-- What is being asked --
Pictures aside, return every line below exactly as written.

== Segment start ==

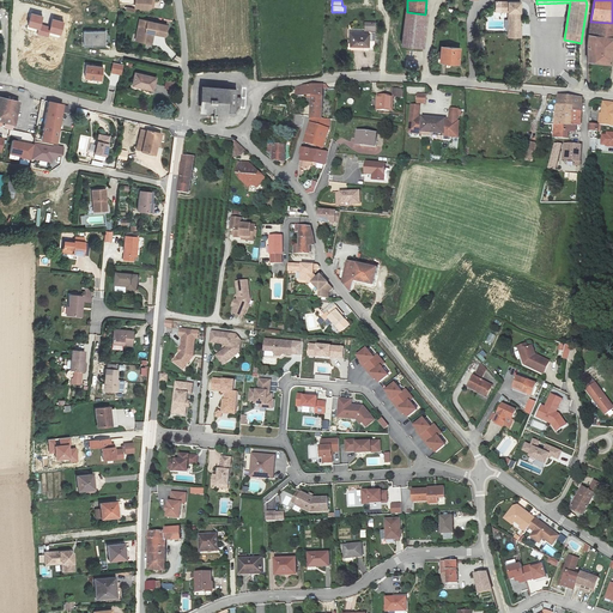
[(496,2),(496,12),(503,12),(509,12),(509,38),(521,38),(522,2),(496,2)]
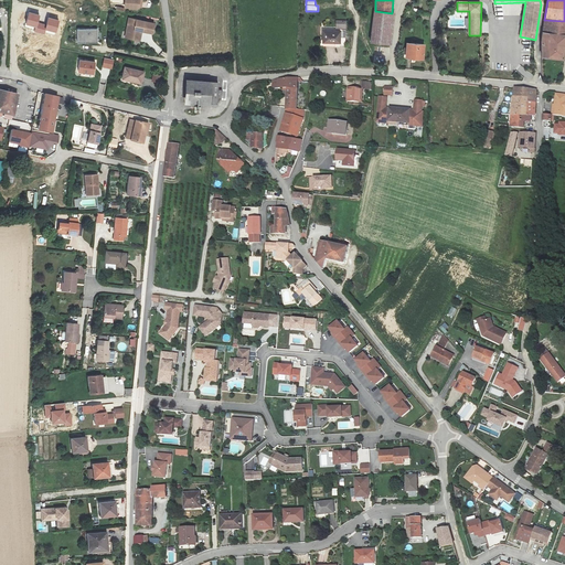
[(392,13),(375,11),(371,43),(391,45),(395,13),(392,13)]
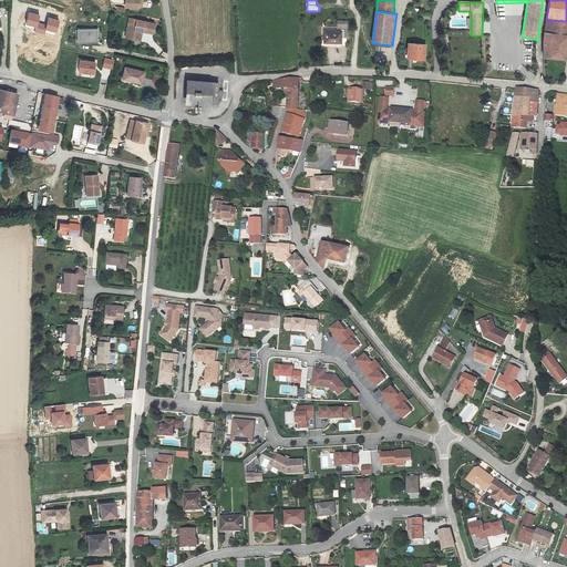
[(48,26),(38,23),(39,16),(29,13),(27,24),(37,28),(35,31),(45,34),(47,30),(57,32),(60,21),(49,19),(48,26)]
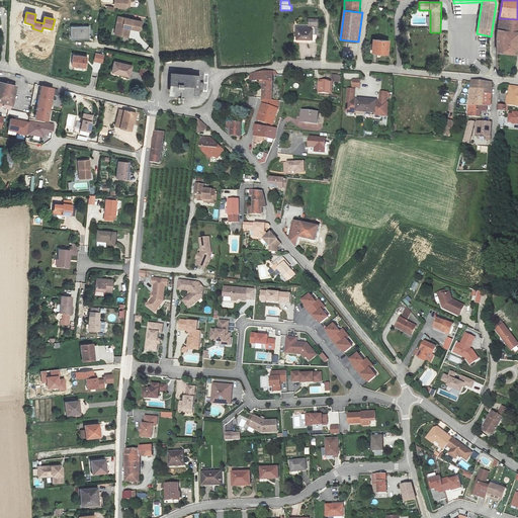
[(114,34),(128,37),(131,28),(140,30),(142,22),(118,17),(114,34)]
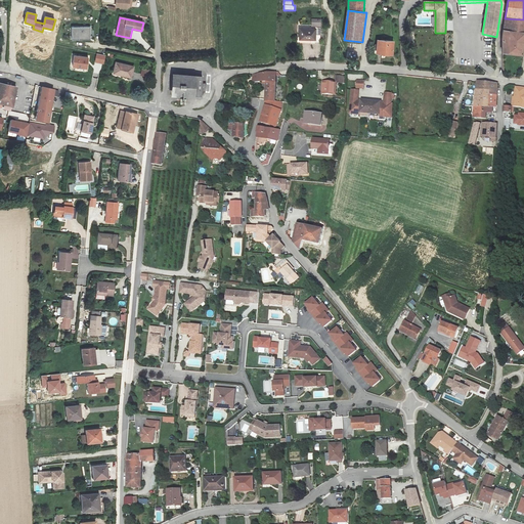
[(523,35),(523,20),(505,19),(504,26),(503,42),(503,54),(522,56),(523,35)]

== Segment end ==

-- Response for this exercise --
[(496,2),(496,12),(503,12),(509,12),(509,38),(521,38),(522,2),(496,2)]
[(392,13),(375,11),(371,43),(391,45),(395,13),(392,13)]
[(48,26),(38,23),(39,16),(29,13),(27,24),(37,28),(35,31),(45,34),(47,30),(57,32),(60,21),(49,19),(48,26)]
[(114,34),(128,37),(131,28),(140,30),(142,22),(118,17),(114,34)]
[(523,35),(523,20),(505,19),(504,26),(503,42),(503,54),(522,56),(523,35)]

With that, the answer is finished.